Required action: With the records below as your source, retype each line exactly from the top down to the line that contains "lime tile I9 level 2 -> lime brick I9 level 2", and include that line.

Provided material:
***

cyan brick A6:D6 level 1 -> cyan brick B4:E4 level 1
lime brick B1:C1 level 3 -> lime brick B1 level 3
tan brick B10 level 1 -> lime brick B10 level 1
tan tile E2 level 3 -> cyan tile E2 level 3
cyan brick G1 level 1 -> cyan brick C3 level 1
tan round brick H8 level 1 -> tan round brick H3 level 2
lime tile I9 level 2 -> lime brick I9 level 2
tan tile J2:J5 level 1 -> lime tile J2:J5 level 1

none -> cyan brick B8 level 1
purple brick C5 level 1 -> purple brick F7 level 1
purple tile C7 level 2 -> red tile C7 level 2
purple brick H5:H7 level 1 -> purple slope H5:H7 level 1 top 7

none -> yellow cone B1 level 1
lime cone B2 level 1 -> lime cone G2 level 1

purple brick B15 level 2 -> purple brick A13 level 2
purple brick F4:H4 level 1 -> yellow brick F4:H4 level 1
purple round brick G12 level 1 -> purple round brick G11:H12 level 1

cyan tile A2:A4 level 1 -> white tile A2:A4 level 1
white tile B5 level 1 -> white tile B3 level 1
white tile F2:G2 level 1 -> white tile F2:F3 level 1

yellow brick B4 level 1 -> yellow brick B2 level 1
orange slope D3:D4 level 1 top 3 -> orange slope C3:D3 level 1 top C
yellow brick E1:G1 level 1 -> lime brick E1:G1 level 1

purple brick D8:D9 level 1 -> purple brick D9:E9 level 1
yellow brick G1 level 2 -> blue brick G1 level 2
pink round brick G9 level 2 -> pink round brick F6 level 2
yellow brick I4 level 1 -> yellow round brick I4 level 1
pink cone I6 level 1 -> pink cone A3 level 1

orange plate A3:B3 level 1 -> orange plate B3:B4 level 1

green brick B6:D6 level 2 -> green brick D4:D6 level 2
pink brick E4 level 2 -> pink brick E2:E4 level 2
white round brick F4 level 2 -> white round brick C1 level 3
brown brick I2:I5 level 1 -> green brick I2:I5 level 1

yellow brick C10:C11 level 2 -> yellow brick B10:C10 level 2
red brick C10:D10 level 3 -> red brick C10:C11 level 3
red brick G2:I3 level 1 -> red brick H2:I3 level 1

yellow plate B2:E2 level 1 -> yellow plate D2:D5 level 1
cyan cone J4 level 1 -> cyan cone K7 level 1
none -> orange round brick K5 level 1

***

Problem solution:
cyan brick A6:D6 level 1 -> cyan brick B4:E4 level 1
lime brick B1:C1 level 3 -> lime brick B1 level 3
tan brick B10 level 1 -> lime brick B10 level 1
tan tile E2 level 3 -> cyan tile E2 level 3
cyan brick G1 level 1 -> cyan brick C3 level 1
tan round brick H8 level 1 -> tan round brick H3 level 2
lime tile I9 level 2 -> lime brick I9 level 2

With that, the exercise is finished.